___ DATA

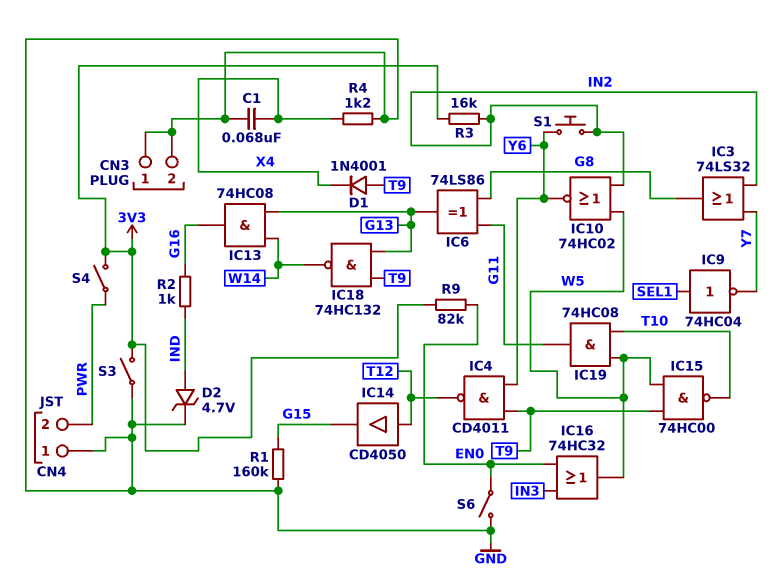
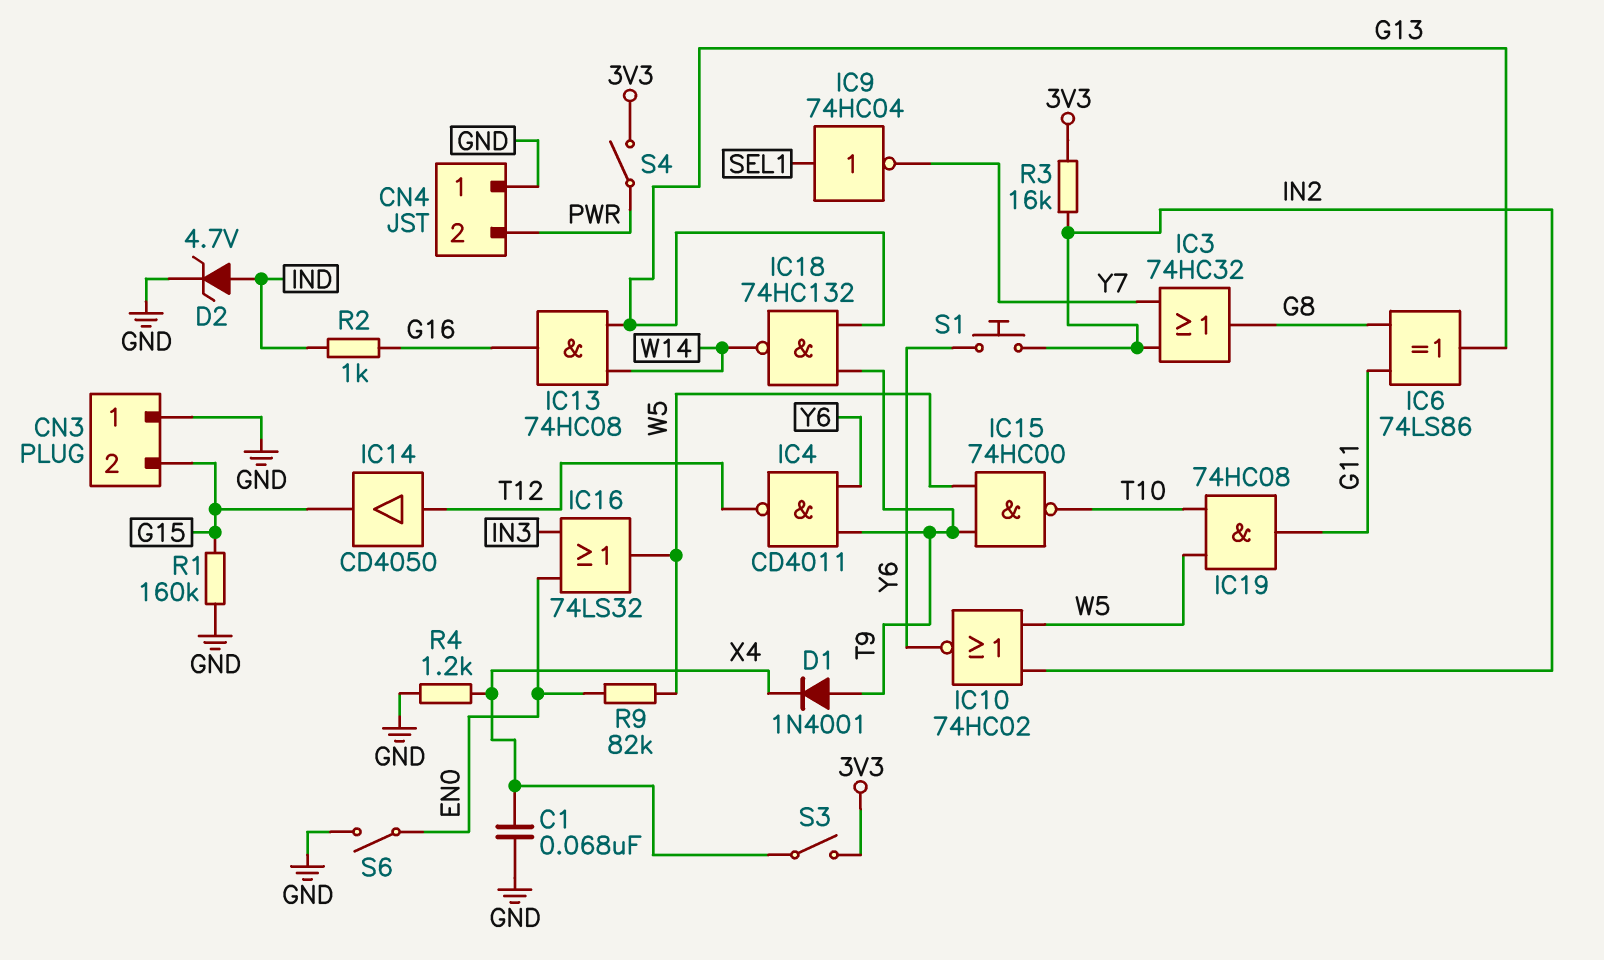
CN3 pin 2: GND -> G15
IC3: OR 74LS32 (in IN2, in Y7, out G8) -> OR 74HC32 (in IN2, in Y7, out G8)
IC16: OR 74HC32 (in EN0, in IN3, out W5) -> OR 74LS32 (in EN0, in IN3, out W5)
R9: 82k (3V3, EN0) -> 82k (EN0, W5)
S3: switch (3V3, GND) -> switch (3V3, X4)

______

WORK ITEM: Copy the data above word for word. Pictures stay out.

EXERCISE RESULT:
CN3 pin 2: GND -> G15
IC3: OR 74LS32 (in IN2, in Y7, out G8) -> OR 74HC32 (in IN2, in Y7, out G8)
IC16: OR 74HC32 (in EN0, in IN3, out W5) -> OR 74LS32 (in EN0, in IN3, out W5)
R9: 82k (3V3, EN0) -> 82k (EN0, W5)
S3: switch (3V3, GND) -> switch (3V3, X4)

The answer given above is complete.